### [Material for the task]

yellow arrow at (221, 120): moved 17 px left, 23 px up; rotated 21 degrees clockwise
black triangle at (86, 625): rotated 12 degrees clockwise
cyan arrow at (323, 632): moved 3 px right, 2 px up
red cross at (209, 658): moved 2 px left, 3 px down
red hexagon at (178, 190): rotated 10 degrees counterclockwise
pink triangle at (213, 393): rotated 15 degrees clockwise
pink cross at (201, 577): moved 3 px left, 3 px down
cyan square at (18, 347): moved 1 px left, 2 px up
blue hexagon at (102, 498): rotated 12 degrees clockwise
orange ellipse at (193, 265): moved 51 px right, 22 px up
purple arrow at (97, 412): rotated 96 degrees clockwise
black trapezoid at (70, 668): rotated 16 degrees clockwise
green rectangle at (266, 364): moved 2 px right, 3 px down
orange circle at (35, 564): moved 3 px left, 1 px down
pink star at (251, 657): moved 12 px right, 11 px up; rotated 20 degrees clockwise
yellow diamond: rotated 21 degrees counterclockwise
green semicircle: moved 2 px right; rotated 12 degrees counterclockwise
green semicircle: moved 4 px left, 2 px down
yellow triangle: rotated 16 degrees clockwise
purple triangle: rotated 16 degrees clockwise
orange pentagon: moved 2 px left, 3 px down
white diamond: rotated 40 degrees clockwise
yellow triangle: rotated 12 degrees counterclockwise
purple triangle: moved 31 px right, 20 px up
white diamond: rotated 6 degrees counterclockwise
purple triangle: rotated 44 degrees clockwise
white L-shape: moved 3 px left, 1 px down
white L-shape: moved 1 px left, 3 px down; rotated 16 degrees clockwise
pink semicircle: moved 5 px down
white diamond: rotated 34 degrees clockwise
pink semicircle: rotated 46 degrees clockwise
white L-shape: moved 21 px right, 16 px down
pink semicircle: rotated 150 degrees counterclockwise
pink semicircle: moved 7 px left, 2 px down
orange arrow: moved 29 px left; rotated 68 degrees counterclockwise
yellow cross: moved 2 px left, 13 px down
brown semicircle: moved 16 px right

### [Stated exercise]
Reproduce all of the entries above verbatim and in their original order, changing no word, number, or punctuation mark.

### [Final result]
yellow arrow at (221, 120): moved 17 px left, 23 px up; rotated 21 degrees clockwise
black triangle at (86, 625): rotated 12 degrees clockwise
cyan arrow at (323, 632): moved 3 px right, 2 px up
red cross at (209, 658): moved 2 px left, 3 px down
red hexagon at (178, 190): rotated 10 degrees counterclockwise
pink triangle at (213, 393): rotated 15 degrees clockwise
pink cross at (201, 577): moved 3 px left, 3 px down
cyan square at (18, 347): moved 1 px left, 2 px up
blue hexagon at (102, 498): rotated 12 degrees clockwise
orange ellipse at (193, 265): moved 51 px right, 22 px up
purple arrow at (97, 412): rotated 96 degrees clockwise
black trapezoid at (70, 668): rotated 16 degrees clockwise
green rectangle at (266, 364): moved 2 px right, 3 px down
orange circle at (35, 564): moved 3 px left, 1 px down
pink star at (251, 657): moved 12 px right, 11 px up; rotated 20 degrees clockwise
yellow diamond: rotated 21 degrees counterclockwise
green semicircle: moved 2 px right; rotated 12 degrees counterclockwise
green semicircle: moved 4 px left, 2 px down
yellow triangle: rotated 16 degrees clockwise
purple triangle: rotated 16 degrees clockwise
orange pentagon: moved 2 px left, 3 px down
white diamond: rotated 40 degrees clockwise
yellow triangle: rotated 12 degrees counterclockwise
purple triangle: moved 31 px right, 20 px up
white diamond: rotated 6 degrees counterclockwise
purple triangle: rotated 44 degrees clockwise
white L-shape: moved 3 px left, 1 px down
white L-shape: moved 1 px left, 3 px down; rotated 16 degrees clockwise
pink semicircle: moved 5 px down
white diamond: rotated 34 degrees clockwise
pink semicircle: rotated 46 degrees clockwise
white L-shape: moved 21 px right, 16 px down
pink semicircle: rotated 150 degrees counterclockwise
pink semicircle: moved 7 px left, 2 px down
orange arrow: moved 29 px left; rotated 68 degrees counterclockwise
yellow cross: moved 2 px left, 13 px down
brown semicircle: moved 16 px right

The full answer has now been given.